-- start of DATA EXCERPTS --
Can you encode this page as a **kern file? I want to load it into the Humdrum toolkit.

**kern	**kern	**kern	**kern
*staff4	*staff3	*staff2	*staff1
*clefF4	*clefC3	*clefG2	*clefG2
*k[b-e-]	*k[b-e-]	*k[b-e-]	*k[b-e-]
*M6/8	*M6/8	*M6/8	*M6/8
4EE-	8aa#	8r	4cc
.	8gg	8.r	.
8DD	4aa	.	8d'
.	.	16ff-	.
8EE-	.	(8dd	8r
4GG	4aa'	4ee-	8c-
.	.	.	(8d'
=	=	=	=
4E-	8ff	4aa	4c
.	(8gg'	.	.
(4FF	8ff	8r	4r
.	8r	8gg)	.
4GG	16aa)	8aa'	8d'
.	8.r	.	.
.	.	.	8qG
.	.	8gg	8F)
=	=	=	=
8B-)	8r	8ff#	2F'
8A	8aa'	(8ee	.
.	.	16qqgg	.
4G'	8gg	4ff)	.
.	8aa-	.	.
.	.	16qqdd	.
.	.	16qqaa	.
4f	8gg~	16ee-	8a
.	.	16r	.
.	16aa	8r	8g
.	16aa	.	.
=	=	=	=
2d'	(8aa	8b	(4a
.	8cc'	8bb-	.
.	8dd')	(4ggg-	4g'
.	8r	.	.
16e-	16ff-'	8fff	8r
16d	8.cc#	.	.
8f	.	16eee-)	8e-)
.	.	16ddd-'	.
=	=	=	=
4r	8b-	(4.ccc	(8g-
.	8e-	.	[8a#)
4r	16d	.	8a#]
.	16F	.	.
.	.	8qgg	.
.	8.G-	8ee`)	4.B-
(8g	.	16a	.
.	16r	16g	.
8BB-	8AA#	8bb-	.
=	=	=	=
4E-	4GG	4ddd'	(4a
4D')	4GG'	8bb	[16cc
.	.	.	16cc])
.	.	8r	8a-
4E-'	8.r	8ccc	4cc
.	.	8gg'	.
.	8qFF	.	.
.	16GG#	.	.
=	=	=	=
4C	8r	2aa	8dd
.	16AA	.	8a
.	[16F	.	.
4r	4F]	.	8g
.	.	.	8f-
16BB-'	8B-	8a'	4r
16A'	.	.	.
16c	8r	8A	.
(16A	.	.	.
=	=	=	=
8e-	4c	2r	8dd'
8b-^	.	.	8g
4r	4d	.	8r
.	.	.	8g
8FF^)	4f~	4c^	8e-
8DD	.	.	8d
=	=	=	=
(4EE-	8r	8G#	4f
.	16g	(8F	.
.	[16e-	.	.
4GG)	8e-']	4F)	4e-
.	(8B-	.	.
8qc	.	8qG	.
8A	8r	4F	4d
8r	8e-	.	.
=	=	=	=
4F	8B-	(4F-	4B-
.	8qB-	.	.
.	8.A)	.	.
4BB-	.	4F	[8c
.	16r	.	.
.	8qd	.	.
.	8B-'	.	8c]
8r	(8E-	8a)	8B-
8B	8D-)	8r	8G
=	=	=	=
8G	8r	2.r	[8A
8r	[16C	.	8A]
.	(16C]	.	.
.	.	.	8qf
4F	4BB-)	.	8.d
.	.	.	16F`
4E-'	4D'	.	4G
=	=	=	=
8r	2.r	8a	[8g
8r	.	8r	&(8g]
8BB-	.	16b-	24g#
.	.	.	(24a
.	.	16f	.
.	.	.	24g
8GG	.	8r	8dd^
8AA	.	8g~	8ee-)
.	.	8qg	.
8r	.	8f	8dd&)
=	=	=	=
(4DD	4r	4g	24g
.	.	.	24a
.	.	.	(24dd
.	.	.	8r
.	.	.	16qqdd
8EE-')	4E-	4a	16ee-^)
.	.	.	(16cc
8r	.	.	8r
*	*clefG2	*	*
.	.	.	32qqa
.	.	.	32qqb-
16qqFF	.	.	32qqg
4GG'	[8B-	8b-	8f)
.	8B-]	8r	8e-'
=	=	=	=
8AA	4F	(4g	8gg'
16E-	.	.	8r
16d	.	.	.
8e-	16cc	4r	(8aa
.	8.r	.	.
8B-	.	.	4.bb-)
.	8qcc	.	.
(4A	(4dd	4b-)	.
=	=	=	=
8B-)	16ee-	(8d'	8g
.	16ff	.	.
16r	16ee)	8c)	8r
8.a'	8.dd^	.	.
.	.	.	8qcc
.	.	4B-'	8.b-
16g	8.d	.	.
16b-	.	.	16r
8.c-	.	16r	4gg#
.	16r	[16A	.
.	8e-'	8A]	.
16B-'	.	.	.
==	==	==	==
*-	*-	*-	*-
-- end of DATA EXCERPTS --
- _WORK REQUIRED_
Pull out every line of the items above that contains the string "kern".

- _RESULT FOR THIS EXERCISE_
Can you encode this page as a **kern file? I want to load it into the Humdrum toolkit.
**kern	**kern	**kern	**kern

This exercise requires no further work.